» Records for the exercise
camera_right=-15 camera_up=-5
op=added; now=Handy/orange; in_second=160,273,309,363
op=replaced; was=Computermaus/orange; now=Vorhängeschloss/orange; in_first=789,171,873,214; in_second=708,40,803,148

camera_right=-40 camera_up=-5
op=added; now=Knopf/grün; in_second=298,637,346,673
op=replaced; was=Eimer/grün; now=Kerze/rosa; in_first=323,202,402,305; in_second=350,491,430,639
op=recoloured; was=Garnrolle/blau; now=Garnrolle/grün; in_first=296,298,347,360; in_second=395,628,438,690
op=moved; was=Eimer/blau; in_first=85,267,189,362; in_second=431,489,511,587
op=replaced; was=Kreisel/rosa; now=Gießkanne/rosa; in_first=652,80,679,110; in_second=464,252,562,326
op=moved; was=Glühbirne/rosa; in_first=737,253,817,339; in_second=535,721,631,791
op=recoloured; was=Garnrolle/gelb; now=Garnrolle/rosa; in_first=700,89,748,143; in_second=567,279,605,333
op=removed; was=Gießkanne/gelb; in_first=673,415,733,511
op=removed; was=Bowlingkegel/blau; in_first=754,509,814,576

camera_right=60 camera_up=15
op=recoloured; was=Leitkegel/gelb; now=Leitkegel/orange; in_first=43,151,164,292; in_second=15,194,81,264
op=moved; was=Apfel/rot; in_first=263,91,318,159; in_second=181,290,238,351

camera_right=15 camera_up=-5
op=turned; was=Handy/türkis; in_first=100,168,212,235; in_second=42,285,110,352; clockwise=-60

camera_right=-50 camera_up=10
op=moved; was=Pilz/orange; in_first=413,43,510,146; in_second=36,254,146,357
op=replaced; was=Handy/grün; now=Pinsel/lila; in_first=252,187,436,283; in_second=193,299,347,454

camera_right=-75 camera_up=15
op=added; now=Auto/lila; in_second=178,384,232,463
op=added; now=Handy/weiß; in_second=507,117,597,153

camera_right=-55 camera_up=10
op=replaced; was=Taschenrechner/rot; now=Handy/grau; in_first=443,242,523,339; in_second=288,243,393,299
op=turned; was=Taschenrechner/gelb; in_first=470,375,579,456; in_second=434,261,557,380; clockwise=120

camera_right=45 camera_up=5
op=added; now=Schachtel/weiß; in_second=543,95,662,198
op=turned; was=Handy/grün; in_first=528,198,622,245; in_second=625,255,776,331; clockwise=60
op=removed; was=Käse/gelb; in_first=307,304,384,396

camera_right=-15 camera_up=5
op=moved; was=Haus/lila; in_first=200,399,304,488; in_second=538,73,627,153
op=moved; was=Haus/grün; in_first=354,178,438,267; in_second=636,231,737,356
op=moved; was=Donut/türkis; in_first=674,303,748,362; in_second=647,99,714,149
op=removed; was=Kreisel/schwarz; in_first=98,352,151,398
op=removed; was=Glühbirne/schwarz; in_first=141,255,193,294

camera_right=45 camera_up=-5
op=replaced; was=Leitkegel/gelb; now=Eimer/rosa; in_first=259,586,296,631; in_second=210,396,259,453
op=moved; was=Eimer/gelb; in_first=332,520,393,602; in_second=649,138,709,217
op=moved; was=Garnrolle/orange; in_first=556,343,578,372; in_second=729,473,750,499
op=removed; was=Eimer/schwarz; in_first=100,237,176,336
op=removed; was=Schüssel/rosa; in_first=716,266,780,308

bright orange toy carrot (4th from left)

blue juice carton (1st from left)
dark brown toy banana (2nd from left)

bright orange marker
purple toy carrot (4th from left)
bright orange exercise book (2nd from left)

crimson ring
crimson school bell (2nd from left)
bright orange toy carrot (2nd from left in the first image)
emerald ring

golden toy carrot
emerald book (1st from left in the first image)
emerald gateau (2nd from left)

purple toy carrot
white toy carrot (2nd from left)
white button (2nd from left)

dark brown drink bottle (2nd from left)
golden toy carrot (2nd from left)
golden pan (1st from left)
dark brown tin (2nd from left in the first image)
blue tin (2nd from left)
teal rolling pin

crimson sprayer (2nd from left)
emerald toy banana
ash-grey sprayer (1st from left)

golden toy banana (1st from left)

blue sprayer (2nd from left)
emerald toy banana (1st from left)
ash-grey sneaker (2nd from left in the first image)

» What is expected
Only those lines of the entries above that run from the line containing "op=removed; was=Schüssel/rosa; in_first=716,266,780,308" to the line containing "white button (2nd from left)", both included, should be transcribed exactly.

» Finished exercise
op=removed; was=Schüssel/rosa; in_first=716,266,780,308

bright orange toy carrot (4th from left)

blue juice carton (1st from left)
dark brown toy banana (2nd from left)

bright orange marker
purple toy carrot (4th from left)
bright orange exercise book (2nd from left)

crimson ring
crimson school bell (2nd from left)
bright orange toy carrot (2nd from left in the first image)
emerald ring

golden toy carrot
emerald book (1st from left in the first image)
emerald gateau (2nd from left)

purple toy carrot
white toy carrot (2nd from left)
white button (2nd from left)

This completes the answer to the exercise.